GOAL OF THE EXERCISE
Every line that contains the word "XSHUT" is to be copied from the listing.

PROVIDED ENTRIES
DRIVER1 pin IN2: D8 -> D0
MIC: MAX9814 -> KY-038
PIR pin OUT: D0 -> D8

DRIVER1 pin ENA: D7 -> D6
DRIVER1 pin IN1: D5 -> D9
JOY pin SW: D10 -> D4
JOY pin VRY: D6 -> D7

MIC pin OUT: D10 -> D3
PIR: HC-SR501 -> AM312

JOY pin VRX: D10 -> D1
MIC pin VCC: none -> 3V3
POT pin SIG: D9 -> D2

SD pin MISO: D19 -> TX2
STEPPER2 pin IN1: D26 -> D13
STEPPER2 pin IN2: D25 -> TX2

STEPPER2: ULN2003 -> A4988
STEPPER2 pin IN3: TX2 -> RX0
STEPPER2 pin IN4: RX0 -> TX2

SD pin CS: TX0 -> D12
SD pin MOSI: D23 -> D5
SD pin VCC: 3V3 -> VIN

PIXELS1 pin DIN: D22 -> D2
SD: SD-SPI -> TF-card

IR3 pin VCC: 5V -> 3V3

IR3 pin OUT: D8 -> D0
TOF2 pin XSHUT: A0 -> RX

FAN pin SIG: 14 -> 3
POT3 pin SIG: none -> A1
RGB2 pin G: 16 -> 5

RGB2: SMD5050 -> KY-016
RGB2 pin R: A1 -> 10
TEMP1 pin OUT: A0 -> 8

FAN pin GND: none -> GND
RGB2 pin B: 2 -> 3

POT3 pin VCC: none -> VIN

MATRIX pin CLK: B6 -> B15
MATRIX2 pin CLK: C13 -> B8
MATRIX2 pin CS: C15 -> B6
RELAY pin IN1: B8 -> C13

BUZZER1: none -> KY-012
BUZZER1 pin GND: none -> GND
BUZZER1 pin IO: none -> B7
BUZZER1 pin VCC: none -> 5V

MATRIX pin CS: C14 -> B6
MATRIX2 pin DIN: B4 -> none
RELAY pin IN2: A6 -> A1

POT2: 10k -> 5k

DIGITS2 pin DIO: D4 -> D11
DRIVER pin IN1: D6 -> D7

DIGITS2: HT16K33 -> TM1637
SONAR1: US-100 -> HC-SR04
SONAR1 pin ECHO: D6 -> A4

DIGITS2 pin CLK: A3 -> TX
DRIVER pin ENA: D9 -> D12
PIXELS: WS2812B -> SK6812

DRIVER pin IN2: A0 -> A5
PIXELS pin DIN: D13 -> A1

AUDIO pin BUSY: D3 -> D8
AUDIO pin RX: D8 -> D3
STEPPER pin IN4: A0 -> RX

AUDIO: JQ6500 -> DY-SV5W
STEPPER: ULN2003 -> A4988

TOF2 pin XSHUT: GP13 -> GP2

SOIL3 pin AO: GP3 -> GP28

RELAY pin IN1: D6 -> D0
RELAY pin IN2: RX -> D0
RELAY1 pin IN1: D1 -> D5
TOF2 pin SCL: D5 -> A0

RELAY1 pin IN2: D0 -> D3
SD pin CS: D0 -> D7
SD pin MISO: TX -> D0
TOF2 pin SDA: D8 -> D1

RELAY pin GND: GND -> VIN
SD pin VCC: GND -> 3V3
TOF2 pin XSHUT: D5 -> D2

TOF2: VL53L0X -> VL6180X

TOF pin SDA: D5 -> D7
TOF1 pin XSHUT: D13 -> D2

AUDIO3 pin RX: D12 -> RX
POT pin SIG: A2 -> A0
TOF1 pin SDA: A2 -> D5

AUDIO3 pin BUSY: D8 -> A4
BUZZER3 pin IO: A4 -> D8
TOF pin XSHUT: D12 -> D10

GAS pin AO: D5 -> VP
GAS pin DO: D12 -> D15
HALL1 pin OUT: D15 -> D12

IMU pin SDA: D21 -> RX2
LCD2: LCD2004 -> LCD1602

ANSWER
TOF2 pin XSHUT: A0 -> RX
TOF2 pin XSHUT: GP13 -> GP2
TOF2 pin XSHUT: D5 -> D2
TOF1 pin XSHUT: D13 -> D2
TOF pin XSHUT: D12 -> D10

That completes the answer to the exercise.